Content starts

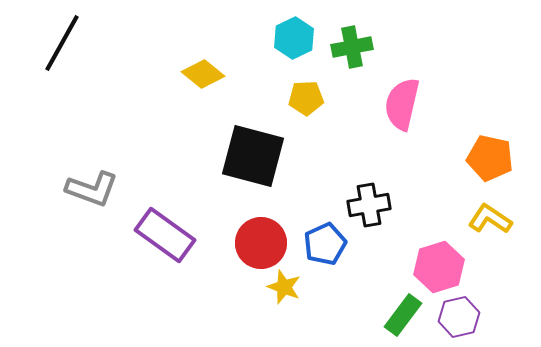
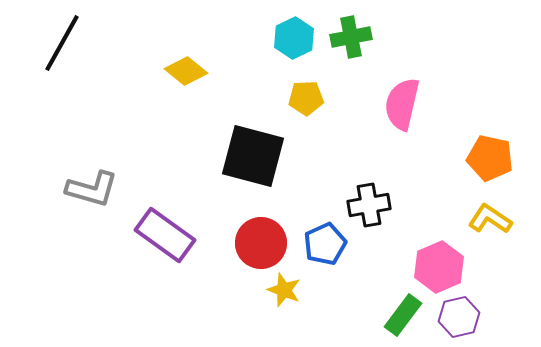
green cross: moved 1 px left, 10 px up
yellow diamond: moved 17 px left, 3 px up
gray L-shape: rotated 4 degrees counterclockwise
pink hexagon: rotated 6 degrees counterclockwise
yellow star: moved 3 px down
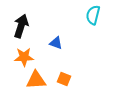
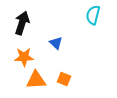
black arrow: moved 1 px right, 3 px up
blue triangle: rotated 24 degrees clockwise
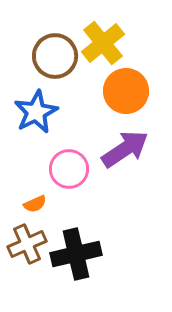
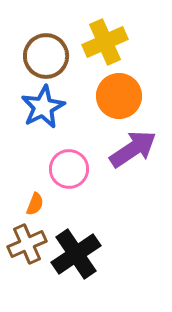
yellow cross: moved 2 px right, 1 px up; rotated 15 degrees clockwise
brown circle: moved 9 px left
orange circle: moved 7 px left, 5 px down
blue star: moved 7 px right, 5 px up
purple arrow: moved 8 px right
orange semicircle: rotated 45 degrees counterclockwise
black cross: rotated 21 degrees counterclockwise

Content ends

Reproduce only the lines from the first line of the listing above up to and including the line that holds "black arrow: moved 1 px right, 3 px up". Omit the pictures.

#### [EXERCISE OUTPUT]
green cross: moved 1 px left, 10 px up
yellow diamond: moved 17 px left, 3 px up
gray L-shape: rotated 4 degrees counterclockwise
pink hexagon: rotated 6 degrees counterclockwise
yellow star: moved 3 px down
black arrow: moved 1 px right, 3 px up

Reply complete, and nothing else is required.